Records excerpted from a collection:
* * *
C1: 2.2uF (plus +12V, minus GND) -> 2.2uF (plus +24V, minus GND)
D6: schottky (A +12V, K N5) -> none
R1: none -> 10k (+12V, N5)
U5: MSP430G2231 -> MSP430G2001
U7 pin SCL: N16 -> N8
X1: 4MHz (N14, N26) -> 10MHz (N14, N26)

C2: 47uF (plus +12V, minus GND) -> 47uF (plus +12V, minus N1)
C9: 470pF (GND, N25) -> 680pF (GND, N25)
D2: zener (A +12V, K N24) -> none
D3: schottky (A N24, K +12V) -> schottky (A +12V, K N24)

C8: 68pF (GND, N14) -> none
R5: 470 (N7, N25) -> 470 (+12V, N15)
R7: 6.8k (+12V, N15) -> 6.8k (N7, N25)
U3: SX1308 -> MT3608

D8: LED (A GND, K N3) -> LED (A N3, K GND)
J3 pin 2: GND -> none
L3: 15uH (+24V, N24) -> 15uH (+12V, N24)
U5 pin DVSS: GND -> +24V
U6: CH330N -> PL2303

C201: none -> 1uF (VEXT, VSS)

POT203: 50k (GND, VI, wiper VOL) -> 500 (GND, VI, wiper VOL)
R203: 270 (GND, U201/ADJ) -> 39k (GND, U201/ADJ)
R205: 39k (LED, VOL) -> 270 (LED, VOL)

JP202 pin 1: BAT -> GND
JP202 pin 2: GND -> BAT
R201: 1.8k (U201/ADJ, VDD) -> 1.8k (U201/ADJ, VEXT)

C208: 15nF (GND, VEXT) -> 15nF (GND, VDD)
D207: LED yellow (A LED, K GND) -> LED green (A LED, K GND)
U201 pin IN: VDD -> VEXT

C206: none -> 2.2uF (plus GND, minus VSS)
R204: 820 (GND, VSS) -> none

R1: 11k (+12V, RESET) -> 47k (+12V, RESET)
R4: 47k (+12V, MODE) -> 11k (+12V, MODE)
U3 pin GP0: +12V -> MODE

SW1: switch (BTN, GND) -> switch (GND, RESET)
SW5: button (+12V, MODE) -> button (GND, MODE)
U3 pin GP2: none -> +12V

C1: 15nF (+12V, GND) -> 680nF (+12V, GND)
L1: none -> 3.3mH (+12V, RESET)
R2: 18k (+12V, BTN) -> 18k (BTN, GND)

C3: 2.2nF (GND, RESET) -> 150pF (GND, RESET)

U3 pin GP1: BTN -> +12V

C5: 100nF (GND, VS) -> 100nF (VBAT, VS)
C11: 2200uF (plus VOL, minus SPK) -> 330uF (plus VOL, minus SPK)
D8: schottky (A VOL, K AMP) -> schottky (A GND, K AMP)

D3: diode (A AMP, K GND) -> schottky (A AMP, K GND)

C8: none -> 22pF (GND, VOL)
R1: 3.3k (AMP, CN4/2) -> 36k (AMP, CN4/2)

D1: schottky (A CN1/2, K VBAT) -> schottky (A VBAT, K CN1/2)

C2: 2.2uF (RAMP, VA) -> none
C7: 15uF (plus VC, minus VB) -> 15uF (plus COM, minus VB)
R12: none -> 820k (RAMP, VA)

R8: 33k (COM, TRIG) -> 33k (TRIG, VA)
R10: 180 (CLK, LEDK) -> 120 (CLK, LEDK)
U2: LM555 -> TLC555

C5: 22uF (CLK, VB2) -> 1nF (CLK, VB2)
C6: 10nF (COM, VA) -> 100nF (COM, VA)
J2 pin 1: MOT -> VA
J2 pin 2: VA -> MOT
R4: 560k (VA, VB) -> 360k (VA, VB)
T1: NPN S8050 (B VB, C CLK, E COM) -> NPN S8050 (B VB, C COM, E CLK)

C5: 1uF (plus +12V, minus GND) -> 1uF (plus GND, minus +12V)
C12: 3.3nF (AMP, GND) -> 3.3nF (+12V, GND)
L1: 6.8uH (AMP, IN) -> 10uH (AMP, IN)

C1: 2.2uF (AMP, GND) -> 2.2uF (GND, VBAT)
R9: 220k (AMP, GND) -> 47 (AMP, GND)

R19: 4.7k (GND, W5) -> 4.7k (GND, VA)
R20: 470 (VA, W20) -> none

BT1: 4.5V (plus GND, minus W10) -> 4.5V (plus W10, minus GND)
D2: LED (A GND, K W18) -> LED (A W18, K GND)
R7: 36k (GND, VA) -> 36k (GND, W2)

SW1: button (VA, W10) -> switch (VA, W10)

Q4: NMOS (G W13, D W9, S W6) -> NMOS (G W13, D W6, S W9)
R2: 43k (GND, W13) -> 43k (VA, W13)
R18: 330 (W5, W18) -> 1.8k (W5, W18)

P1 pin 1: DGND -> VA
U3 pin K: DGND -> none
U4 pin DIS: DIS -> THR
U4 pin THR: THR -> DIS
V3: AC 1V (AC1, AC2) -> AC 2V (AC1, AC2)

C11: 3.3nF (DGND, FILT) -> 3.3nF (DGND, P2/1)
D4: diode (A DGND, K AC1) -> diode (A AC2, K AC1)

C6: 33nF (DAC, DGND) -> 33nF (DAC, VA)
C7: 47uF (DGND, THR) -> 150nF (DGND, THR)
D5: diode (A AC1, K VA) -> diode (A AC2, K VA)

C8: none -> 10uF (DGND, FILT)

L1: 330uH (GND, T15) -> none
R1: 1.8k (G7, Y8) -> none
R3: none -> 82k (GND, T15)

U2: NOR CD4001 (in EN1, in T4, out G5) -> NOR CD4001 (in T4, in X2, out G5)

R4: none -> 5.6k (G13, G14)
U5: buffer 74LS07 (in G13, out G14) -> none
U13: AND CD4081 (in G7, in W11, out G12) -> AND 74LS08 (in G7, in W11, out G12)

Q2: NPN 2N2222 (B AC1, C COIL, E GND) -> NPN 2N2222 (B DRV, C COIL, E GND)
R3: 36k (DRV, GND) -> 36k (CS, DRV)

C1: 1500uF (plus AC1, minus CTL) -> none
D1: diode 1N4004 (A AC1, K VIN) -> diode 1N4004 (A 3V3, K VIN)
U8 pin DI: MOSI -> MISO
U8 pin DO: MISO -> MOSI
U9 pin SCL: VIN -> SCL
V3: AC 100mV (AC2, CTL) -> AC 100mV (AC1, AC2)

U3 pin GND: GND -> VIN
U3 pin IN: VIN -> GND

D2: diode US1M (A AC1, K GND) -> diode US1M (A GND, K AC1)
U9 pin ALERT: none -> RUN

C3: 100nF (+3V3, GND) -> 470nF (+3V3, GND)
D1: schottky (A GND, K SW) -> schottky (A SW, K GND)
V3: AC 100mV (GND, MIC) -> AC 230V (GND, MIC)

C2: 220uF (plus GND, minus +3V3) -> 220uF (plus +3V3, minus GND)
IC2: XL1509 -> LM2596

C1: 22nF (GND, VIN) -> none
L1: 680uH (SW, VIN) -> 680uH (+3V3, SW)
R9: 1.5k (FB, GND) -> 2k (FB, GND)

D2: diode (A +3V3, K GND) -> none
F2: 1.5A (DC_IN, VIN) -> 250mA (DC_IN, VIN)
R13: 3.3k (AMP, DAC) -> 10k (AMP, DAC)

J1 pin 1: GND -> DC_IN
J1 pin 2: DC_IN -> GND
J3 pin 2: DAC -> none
* * *
Aim of the task => Scan the entries above for the string "MISO", and copy every line where it turns up.

Response for this exercise =>
U8 pin DI: MOSI -> MISO
U8 pin DO: MISO -> MOSI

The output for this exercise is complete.